_Exercise description_
Output as a JSON list of strings the lines beginning with the one containing "dinner [1174, 189]" and running through the last line, one string per line, leaving out blank lines.

_Exercise input_
====================

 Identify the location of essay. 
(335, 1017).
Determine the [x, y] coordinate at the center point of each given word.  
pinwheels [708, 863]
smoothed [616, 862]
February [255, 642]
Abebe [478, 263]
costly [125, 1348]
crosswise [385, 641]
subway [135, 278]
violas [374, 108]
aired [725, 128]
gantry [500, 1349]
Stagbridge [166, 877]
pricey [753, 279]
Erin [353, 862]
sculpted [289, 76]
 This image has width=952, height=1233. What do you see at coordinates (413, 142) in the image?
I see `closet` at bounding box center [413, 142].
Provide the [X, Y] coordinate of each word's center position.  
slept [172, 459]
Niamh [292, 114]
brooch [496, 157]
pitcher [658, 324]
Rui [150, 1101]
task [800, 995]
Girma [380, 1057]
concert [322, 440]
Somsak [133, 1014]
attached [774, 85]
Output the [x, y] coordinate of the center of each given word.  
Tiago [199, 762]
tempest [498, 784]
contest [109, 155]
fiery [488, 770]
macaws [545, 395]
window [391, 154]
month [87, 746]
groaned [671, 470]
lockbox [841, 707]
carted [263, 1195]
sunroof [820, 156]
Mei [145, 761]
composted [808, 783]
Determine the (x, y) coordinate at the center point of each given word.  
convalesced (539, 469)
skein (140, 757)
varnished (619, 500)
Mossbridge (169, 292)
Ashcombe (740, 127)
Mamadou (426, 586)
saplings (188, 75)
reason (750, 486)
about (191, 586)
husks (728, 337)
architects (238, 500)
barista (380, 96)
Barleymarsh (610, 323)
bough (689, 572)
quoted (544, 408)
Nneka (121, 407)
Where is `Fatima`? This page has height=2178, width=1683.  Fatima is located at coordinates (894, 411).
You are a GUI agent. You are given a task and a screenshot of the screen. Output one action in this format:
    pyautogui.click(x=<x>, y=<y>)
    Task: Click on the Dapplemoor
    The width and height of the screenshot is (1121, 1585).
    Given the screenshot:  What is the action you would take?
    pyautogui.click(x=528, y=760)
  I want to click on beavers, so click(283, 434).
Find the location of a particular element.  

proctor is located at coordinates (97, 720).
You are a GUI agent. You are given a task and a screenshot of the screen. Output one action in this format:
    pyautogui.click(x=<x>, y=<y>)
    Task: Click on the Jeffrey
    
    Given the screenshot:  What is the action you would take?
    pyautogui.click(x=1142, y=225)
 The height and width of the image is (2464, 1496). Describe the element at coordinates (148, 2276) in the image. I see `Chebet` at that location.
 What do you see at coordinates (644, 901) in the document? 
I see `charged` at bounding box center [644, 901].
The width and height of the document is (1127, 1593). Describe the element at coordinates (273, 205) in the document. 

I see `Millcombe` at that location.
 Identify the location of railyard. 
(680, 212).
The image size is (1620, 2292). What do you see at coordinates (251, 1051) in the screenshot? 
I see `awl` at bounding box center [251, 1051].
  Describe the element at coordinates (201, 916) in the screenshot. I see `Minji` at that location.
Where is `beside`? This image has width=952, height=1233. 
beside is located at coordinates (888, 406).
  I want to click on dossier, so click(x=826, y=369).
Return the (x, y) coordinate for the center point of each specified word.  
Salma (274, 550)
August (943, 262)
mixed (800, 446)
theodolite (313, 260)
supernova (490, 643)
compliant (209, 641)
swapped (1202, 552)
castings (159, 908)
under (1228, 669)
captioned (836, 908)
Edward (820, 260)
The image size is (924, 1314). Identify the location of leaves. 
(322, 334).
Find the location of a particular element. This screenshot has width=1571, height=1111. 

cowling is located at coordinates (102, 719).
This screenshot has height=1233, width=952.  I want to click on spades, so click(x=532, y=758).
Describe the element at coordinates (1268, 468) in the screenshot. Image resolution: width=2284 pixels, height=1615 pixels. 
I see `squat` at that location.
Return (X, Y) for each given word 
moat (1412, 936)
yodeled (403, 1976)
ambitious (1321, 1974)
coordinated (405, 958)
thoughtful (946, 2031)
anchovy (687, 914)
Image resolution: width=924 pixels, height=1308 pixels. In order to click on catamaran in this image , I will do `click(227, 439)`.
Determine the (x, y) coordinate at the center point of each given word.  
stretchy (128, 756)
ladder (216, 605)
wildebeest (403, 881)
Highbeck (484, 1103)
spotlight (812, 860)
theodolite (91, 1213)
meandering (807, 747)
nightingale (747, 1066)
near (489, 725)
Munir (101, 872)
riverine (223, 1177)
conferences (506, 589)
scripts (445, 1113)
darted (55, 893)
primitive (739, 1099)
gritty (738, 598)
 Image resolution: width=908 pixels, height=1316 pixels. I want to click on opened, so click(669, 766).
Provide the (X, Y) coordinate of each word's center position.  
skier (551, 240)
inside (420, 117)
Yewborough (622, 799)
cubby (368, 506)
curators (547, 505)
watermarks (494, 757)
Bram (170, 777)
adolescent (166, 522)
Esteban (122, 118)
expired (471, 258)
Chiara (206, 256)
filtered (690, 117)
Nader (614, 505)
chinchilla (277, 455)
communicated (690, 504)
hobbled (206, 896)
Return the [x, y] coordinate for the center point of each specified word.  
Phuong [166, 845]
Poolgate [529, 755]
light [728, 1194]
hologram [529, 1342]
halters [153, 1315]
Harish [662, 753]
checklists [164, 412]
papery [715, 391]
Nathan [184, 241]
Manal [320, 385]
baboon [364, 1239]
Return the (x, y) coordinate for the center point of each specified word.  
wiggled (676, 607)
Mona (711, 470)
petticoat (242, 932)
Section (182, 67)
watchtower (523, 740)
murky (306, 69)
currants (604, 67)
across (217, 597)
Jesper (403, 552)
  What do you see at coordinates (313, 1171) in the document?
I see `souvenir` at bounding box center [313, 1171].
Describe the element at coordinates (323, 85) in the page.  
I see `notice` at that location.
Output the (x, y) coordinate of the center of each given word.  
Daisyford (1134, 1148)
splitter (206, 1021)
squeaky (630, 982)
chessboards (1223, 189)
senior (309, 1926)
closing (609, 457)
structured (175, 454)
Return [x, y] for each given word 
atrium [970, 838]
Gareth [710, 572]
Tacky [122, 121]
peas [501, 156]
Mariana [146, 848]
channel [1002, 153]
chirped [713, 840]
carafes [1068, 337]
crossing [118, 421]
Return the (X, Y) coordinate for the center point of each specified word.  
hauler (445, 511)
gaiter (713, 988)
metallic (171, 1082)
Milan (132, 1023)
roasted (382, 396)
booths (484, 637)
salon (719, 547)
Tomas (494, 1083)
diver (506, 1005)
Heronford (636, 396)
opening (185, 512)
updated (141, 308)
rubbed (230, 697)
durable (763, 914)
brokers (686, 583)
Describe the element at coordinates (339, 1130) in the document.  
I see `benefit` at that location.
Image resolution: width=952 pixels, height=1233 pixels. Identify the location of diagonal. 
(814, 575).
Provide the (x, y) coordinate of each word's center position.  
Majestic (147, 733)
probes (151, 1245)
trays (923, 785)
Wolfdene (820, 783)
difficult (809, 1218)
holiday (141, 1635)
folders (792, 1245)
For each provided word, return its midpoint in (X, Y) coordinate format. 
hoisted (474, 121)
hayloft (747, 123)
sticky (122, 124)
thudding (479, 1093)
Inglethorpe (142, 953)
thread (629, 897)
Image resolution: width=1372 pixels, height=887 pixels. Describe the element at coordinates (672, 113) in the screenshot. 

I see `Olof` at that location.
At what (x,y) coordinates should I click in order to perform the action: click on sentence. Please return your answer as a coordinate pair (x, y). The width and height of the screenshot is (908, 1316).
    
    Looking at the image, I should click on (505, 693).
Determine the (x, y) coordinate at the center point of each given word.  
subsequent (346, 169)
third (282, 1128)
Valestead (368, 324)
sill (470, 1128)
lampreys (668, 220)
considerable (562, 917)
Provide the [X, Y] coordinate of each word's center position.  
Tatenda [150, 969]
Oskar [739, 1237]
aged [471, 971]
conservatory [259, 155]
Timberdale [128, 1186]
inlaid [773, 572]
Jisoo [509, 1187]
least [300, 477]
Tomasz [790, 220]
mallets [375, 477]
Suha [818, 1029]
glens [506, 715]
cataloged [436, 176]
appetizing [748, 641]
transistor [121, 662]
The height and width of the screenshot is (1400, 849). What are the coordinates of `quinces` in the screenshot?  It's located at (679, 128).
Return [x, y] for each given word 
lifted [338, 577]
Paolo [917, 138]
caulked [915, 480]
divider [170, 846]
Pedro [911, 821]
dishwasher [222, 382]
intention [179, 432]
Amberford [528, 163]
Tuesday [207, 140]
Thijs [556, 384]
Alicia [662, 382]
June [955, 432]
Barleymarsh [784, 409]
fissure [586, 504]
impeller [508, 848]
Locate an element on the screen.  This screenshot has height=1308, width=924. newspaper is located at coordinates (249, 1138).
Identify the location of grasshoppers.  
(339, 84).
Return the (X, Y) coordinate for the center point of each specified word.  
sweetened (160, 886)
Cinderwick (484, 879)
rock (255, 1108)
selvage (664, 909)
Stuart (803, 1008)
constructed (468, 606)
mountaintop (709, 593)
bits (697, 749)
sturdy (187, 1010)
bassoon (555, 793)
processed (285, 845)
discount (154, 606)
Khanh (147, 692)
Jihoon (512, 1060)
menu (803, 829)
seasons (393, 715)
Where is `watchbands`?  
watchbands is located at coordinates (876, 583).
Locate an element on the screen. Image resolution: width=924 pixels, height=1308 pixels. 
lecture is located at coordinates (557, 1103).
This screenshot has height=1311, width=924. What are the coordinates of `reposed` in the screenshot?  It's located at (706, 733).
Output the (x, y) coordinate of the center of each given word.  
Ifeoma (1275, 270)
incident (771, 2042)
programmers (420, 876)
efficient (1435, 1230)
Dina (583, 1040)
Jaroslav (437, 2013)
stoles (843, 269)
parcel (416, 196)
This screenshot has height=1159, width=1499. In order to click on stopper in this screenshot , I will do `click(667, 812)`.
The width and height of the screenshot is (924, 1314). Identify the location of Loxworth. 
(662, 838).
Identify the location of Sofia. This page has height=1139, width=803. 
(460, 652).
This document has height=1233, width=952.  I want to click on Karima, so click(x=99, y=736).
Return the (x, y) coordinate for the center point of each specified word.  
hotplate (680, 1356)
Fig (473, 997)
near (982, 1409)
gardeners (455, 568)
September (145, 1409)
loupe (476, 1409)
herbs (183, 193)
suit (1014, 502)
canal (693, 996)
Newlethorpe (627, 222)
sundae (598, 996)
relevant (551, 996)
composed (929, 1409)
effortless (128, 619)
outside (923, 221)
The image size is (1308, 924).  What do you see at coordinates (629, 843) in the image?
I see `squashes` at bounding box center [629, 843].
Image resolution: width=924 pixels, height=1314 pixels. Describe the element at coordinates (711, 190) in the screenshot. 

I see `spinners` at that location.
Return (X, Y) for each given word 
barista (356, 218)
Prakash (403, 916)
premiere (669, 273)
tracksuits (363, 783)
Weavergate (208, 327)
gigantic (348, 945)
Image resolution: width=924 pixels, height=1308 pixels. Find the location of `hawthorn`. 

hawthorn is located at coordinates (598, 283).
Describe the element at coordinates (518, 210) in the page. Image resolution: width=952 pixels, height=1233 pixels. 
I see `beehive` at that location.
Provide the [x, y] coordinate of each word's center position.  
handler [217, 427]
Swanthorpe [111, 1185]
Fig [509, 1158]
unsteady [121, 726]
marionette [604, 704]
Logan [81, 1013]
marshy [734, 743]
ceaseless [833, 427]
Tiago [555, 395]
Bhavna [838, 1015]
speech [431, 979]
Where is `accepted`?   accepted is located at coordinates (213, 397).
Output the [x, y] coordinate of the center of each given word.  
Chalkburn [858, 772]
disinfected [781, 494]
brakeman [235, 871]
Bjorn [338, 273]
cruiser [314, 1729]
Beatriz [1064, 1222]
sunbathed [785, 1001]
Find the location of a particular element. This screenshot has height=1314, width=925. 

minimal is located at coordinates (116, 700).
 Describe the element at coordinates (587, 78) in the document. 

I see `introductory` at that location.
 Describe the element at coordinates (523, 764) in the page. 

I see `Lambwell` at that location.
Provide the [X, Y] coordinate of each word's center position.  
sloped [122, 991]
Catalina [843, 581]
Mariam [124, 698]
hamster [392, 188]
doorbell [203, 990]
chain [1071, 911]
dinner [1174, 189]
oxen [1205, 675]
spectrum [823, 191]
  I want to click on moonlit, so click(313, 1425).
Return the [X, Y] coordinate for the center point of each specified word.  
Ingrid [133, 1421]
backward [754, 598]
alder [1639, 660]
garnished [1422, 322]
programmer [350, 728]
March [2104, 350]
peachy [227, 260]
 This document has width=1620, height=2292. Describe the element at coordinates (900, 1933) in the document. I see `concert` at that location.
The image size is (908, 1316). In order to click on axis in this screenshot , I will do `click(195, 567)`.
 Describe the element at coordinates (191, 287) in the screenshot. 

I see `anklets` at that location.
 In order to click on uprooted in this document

====================

_Solution below_
[
  "dinner [1174, 189]",
  "oxen [1205, 675]",
  "spectrum [823, 191]",
  "  I want to click on moonlit, so click(313, 1425).",
  "Return the [X, Y] coordinate for the center point of each specified word.  ",
  "Ingrid [133, 1421]",
  "backward [754, 598]",
  "alder [1639, 660]",
  "garnished [1422, 322]",
  "programmer [350, 728]",
  "March [2104, 350]",
  "peachy [227, 260]",
  " This document has width=1620, height=2292. Describe the element at coordinates (900, 1933) in the document. I see `concert` at that location.",
  "The image size is (908, 1316). In order to click on axis in this screenshot , I will do `click(195, 567)`.",
  " Describe the element at coordinates (191, 287) in the screenshot. ",
  "I see `anklets` at that location.",
  " In order to click on uprooted in this document"
]